### Task directions
The pictures stay out; everything else in the entries below must be returned exactly.

### Dataset content
★ ★ ★ ★ ★
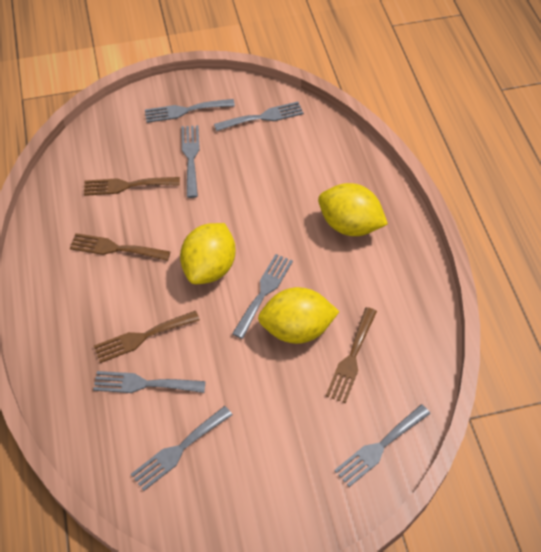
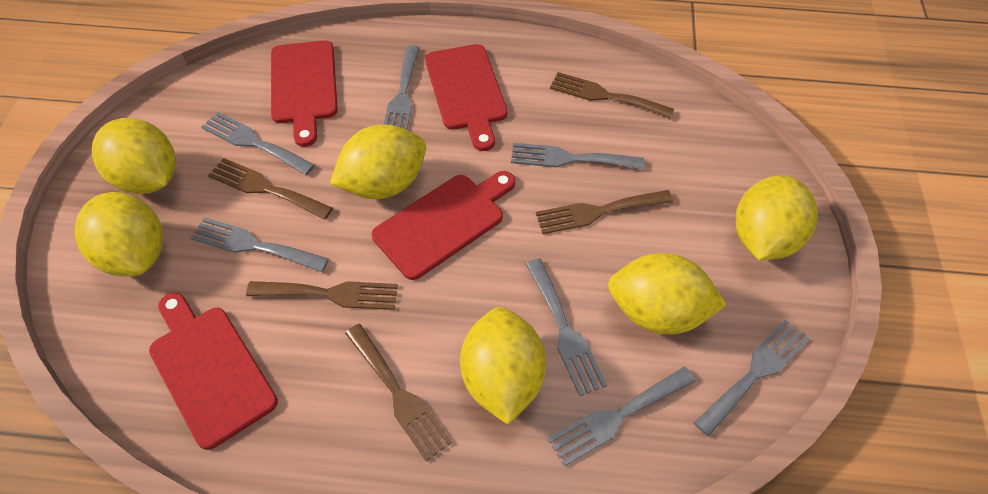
brown fork: 4 -> 5
red cutting board: 0 -> 4
yellow lemon: 3 -> 6

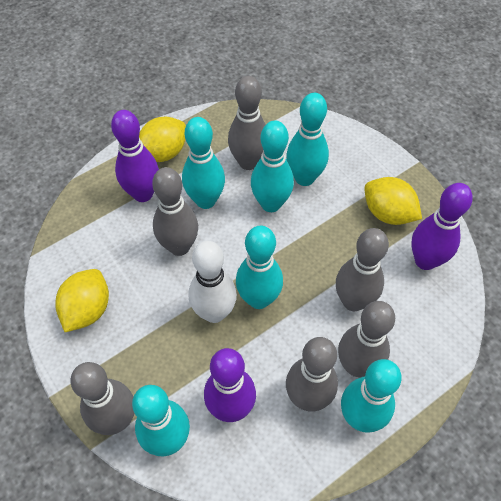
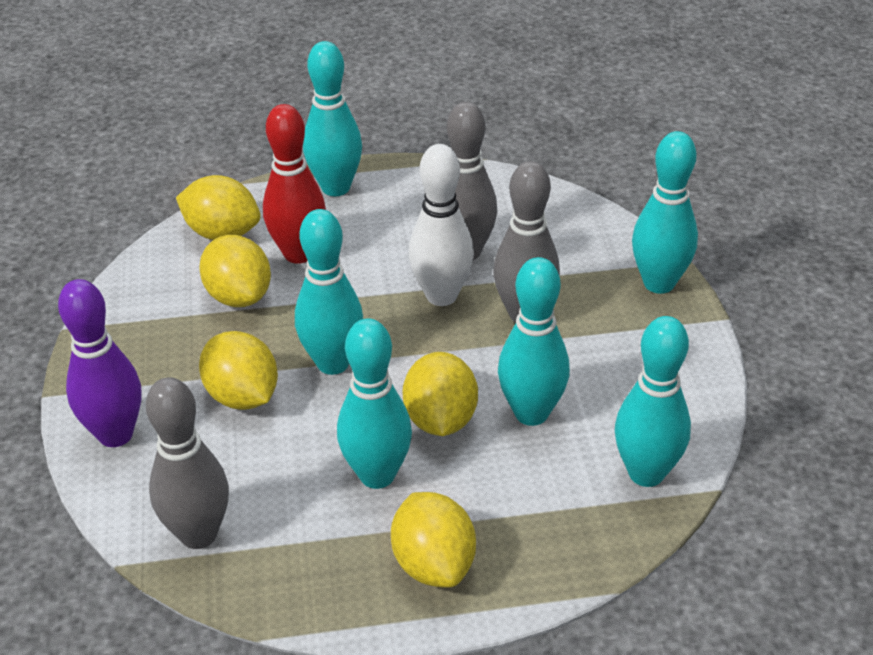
grey bowling pin: 6 -> 3
purple bowling pin: 3 -> 1
red bowling pin: 0 -> 1
yellow lemon: 3 -> 5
★ ★ ★ ★ ★
### Solution below
brown fork: 4 -> 5
red cutting board: 0 -> 4
yellow lemon: 3 -> 6

grey bowling pin: 6 -> 3
purple bowling pin: 3 -> 1
red bowling pin: 0 -> 1
yellow lemon: 3 -> 5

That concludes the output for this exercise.